● REQUIREMENT:
Give the listing again in full and exactly, apart from its pictures.

● DATA UNDER STUDY:
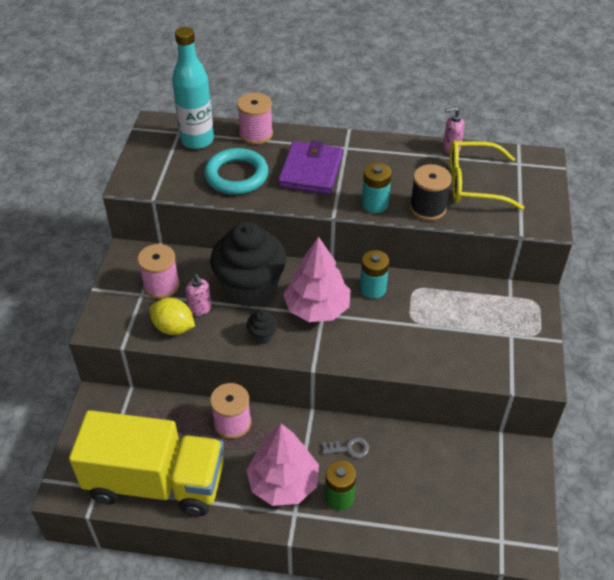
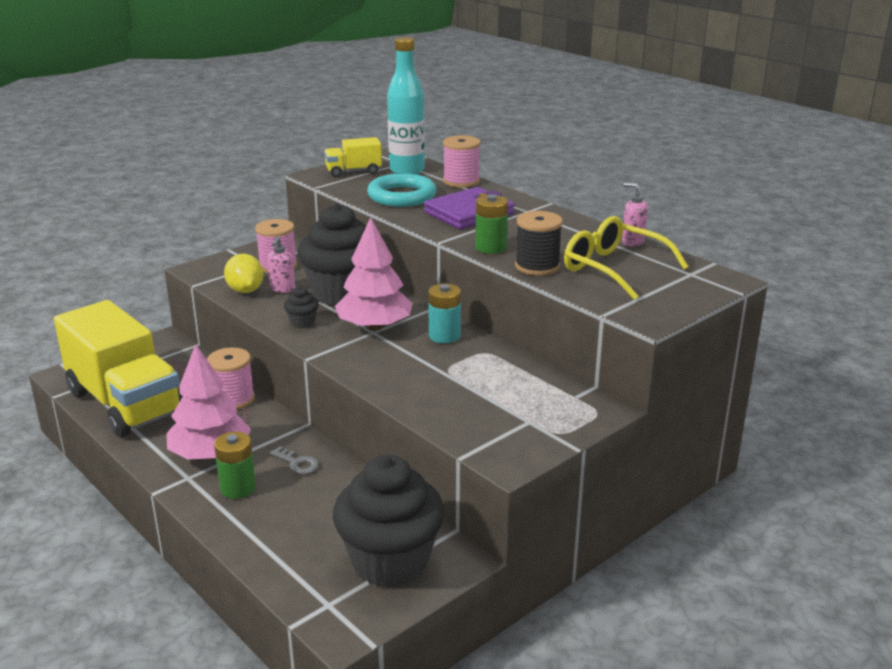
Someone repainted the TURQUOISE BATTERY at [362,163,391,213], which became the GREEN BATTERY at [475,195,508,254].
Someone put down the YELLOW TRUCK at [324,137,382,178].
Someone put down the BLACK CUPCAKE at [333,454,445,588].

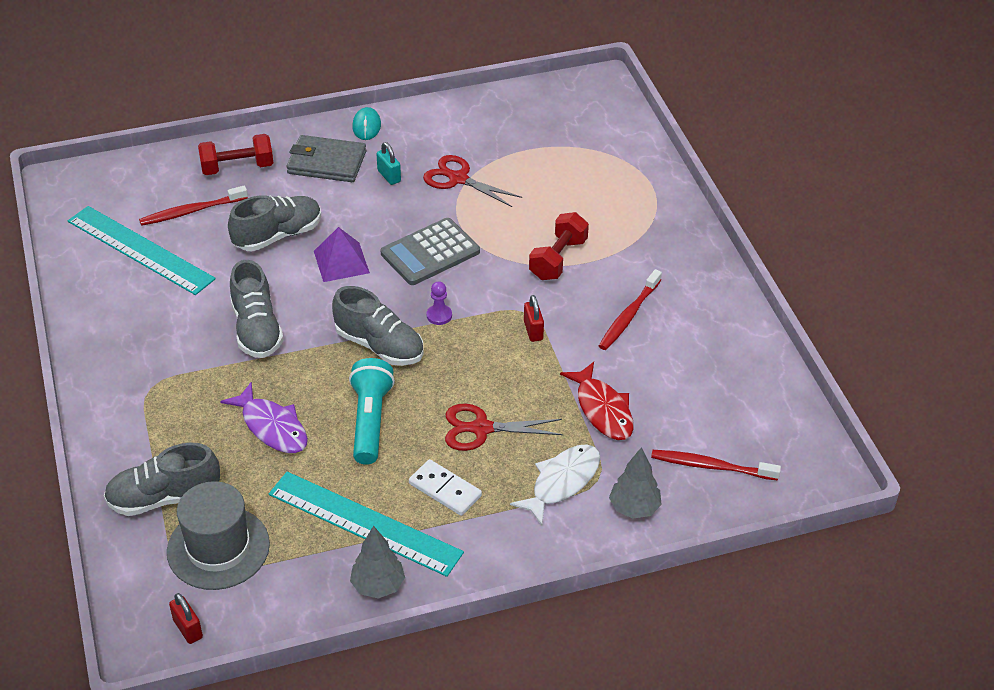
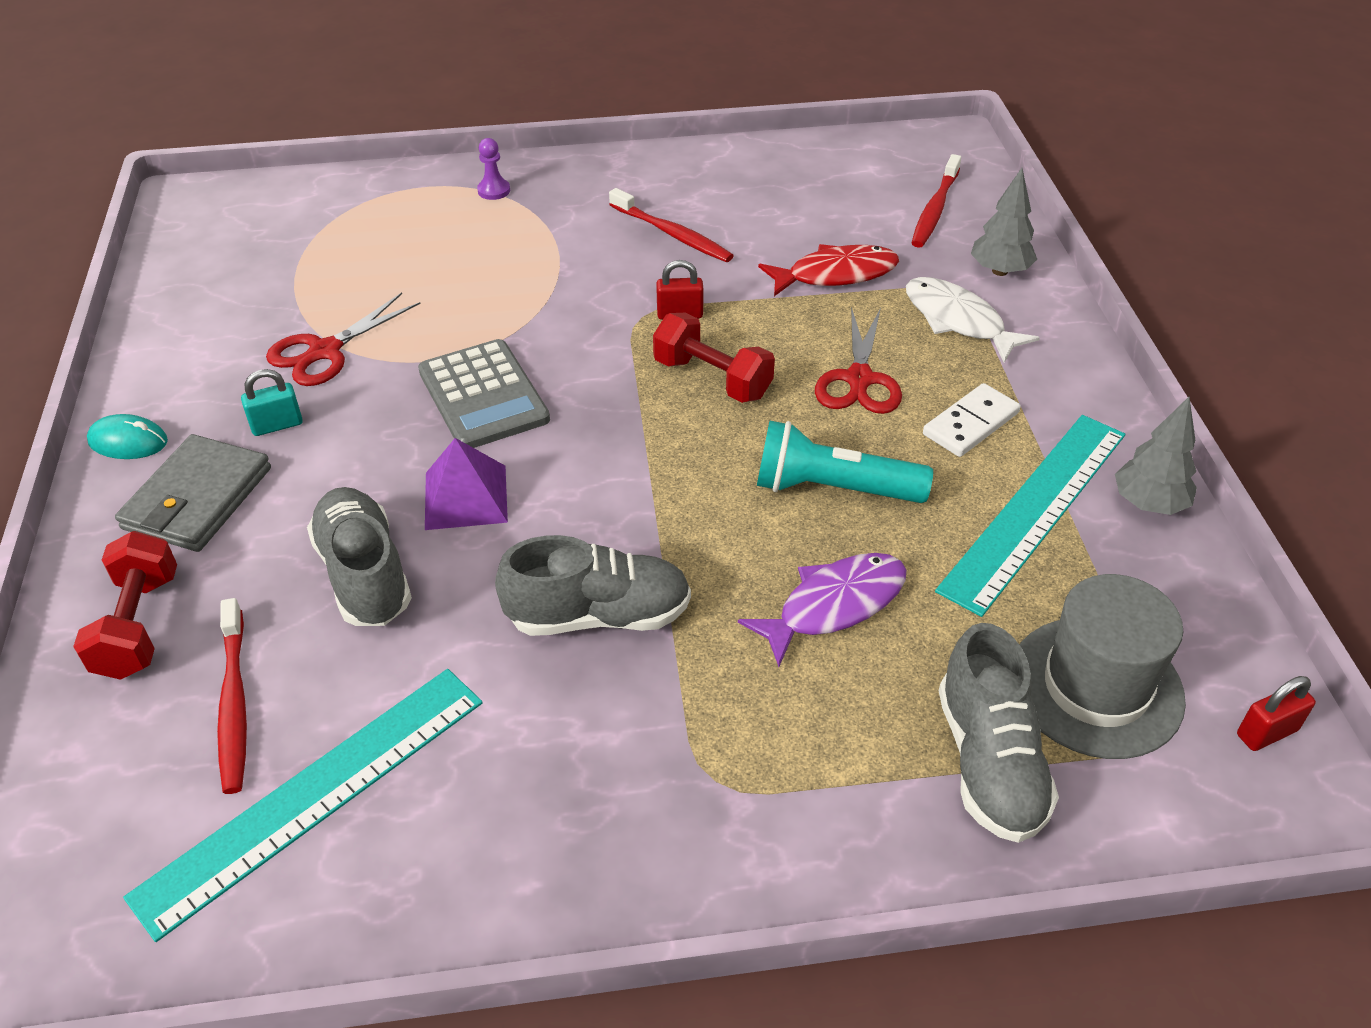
Someone carried the RED DUMBBELL from [529,212,589,280] to [653,313,775,403].
Someone carried the PURPLE PAWN from [427,281,452,325] to [477,138,510,200].
Someone took away the GREY SHOE at [332,286,424,366].

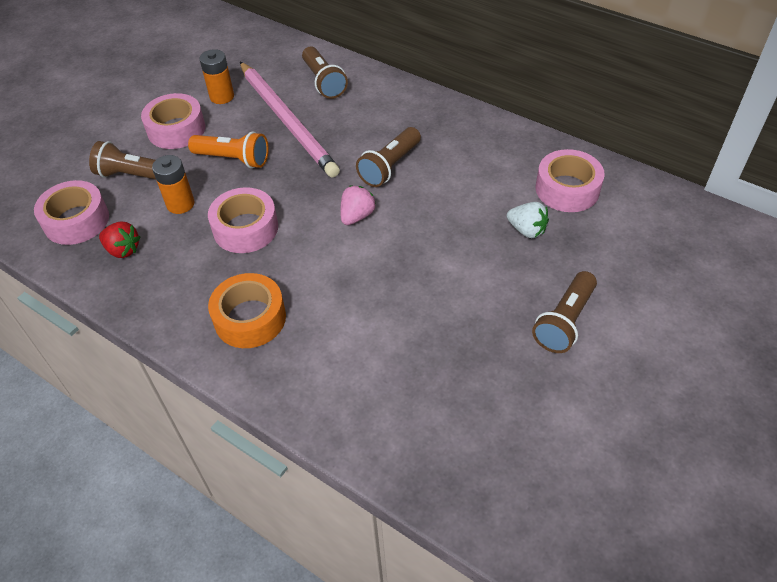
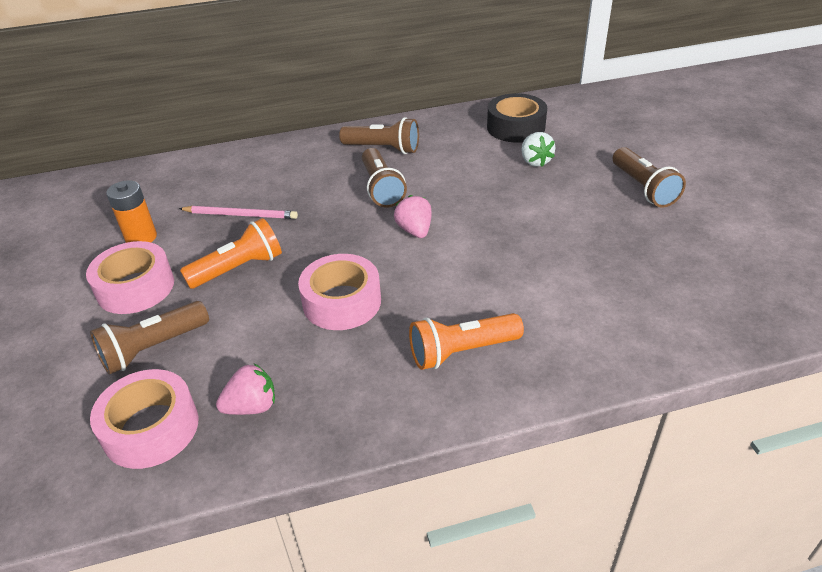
Someone carried the BROWN FLASHLIGHT from [302,46,348,99] to [339,117,419,154].
Someone scaled the PINK PENCIL at [240,62,340,177] by 0.51.
Someone repainted the PINK TAPE at [536,149,605,212], which became the BLACK TAPE at [487,93,547,143].
Someone took away the ORANGE BATTERY at [152,155,194,214].
Someone rotated the WHITE STRAWBERRY at [507,202,549,238] by 90 degrees clockwise.
Someone repainted the RED STRAWBERRY at [99,221,141,258], which became the PINK STRAWBERRY at [216,363,275,415].
Someone swapped the ORANGE TAPE at [208,273,286,348] for the ORANGE FLASHLIGHT at [409,313,524,370].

● TASK OUTPUT:
Someone repainted the TURQUOISE BATTERY at [362,163,391,213], which became the GREEN BATTERY at [475,195,508,254].
Someone put down the YELLOW TRUCK at [324,137,382,178].
Someone put down the BLACK CUPCAKE at [333,454,445,588].

Someone carried the RED DUMBBELL from [529,212,589,280] to [653,313,775,403].
Someone carried the PURPLE PAWN from [427,281,452,325] to [477,138,510,200].
Someone took away the GREY SHOE at [332,286,424,366].

Someone carried the BROWN FLASHLIGHT from [302,46,348,99] to [339,117,419,154].
Someone scaled the PINK PENCIL at [240,62,340,177] by 0.51.
Someone repainted the PINK TAPE at [536,149,605,212], which became the BLACK TAPE at [487,93,547,143].
Someone took away the ORANGE BATTERY at [152,155,194,214].
Someone rotated the WHITE STRAWBERRY at [507,202,549,238] by 90 degrees clockwise.
Someone repainted the RED STRAWBERRY at [99,221,141,258], which became the PINK STRAWBERRY at [216,363,275,415].
Someone swapped the ORANGE TAPE at [208,273,286,348] for the ORANGE FLASHLIGHT at [409,313,524,370].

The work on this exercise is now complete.